Exercise prompt:
Among the lines below, copy exactly those from the one with "red light bulb: 1 -> 3" through the one with "green cylinder: 3 -> 2", counting both ends.

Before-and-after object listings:
=== Begin Enclosure ===
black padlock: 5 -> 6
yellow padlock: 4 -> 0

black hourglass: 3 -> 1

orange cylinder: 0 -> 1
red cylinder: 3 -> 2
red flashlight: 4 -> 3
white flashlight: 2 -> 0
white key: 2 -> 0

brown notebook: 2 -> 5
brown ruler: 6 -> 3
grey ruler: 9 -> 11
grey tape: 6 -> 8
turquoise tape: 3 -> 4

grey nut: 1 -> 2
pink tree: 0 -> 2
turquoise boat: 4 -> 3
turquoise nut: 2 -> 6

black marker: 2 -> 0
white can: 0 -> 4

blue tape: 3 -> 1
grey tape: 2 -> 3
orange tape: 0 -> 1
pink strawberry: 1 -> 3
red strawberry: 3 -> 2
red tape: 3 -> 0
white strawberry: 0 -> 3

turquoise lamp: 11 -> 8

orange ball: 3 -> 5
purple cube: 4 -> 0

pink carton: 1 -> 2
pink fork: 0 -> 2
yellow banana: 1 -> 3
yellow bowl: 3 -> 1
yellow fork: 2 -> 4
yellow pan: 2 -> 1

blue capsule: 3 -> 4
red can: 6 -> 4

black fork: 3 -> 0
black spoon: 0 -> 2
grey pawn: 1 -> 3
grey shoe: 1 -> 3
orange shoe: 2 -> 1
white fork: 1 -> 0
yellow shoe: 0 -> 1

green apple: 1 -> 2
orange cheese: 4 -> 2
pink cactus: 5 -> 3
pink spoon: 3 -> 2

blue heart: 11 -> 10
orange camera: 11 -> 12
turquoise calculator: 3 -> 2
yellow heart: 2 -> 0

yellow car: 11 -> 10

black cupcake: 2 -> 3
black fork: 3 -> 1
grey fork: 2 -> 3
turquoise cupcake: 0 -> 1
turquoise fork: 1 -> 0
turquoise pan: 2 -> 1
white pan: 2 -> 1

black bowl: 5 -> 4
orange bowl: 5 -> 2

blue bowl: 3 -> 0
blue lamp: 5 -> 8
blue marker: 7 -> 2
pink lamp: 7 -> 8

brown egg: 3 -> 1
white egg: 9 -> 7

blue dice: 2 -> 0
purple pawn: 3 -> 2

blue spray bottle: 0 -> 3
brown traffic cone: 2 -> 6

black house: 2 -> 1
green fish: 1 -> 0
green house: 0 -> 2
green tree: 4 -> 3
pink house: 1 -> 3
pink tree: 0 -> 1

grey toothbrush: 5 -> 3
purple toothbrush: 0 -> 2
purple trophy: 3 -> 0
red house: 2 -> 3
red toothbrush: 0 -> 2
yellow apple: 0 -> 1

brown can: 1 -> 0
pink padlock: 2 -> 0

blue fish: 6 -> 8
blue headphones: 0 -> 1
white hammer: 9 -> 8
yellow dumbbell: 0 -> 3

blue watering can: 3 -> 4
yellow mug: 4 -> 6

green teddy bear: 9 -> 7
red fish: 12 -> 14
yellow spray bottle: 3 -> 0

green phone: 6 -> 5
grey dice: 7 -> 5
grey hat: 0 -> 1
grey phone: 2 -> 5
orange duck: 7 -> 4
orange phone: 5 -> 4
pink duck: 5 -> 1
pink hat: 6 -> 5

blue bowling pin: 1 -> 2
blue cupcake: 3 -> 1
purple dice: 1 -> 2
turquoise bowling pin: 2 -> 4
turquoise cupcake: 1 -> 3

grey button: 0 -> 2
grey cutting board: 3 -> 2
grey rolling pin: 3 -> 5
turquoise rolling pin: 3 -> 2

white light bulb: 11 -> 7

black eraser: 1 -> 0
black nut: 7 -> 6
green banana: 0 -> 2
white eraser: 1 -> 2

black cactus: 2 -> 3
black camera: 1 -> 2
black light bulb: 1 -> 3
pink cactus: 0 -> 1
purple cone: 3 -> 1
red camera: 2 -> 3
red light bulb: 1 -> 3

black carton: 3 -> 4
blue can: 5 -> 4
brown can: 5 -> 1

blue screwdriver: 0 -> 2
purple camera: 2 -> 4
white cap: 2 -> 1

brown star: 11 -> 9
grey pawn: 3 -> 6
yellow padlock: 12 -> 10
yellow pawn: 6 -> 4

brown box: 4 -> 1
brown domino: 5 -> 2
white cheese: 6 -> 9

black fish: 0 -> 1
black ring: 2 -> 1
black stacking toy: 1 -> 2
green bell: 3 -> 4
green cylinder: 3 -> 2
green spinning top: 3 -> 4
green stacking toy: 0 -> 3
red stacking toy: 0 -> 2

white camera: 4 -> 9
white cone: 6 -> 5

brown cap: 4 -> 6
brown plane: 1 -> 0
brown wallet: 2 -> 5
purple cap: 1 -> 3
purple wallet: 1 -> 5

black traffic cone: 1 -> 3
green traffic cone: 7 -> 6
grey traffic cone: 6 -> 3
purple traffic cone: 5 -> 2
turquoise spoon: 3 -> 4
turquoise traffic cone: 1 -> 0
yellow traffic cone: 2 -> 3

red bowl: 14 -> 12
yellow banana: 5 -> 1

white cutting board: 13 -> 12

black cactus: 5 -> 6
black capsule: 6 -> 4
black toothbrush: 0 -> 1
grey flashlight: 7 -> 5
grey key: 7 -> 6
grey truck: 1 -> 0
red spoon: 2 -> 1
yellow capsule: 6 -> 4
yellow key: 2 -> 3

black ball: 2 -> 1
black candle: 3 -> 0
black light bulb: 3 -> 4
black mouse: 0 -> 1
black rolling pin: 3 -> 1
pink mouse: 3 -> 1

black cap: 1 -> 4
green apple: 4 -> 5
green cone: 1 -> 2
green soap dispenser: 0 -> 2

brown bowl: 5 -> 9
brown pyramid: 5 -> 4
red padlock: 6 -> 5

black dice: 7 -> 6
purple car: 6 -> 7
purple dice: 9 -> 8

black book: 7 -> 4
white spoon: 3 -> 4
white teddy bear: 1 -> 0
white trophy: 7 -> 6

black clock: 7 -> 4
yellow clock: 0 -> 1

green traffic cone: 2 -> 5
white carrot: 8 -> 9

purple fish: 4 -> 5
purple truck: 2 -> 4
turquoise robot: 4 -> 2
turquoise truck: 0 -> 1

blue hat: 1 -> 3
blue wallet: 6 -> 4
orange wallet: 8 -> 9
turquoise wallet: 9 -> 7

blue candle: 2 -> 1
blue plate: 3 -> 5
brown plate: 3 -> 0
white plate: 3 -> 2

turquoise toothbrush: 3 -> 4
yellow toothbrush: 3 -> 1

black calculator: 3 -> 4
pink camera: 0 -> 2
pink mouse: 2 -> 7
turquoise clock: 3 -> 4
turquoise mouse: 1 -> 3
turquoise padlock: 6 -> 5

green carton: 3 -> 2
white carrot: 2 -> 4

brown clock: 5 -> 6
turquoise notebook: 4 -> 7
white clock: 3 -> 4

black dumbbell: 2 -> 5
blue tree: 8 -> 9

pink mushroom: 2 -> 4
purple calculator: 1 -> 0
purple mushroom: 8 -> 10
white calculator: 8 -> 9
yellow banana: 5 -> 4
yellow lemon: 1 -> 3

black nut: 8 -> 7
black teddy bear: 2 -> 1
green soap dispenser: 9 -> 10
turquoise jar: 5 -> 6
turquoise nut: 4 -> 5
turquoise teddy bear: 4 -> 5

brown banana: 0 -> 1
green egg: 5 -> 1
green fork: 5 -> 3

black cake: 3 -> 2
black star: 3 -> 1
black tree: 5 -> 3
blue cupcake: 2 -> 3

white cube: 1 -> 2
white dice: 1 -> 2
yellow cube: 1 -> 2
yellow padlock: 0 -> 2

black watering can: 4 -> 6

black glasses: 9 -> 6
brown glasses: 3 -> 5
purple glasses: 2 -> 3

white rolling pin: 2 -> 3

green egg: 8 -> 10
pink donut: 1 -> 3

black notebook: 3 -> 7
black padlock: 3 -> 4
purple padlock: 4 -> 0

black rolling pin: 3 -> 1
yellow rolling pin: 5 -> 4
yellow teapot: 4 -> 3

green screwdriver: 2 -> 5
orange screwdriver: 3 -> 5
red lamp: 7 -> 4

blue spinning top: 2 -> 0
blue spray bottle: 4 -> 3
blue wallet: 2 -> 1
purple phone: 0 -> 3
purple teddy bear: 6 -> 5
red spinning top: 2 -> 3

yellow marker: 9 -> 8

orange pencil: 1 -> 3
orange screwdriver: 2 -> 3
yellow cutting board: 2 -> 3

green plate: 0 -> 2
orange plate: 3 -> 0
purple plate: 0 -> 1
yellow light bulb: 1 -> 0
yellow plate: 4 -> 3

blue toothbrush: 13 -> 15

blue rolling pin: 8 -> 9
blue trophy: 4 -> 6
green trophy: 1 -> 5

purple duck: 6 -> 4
=== End Enclosure ===
Result below:
red light bulb: 1 -> 3

black carton: 3 -> 4
blue can: 5 -> 4
brown can: 5 -> 1

blue screwdriver: 0 -> 2
purple camera: 2 -> 4
white cap: 2 -> 1

brown star: 11 -> 9
grey pawn: 3 -> 6
yellow padlock: 12 -> 10
yellow pawn: 6 -> 4

brown box: 4 -> 1
brown domino: 5 -> 2
white cheese: 6 -> 9

black fish: 0 -> 1
black ring: 2 -> 1
black stacking toy: 1 -> 2
green bell: 3 -> 4
green cylinder: 3 -> 2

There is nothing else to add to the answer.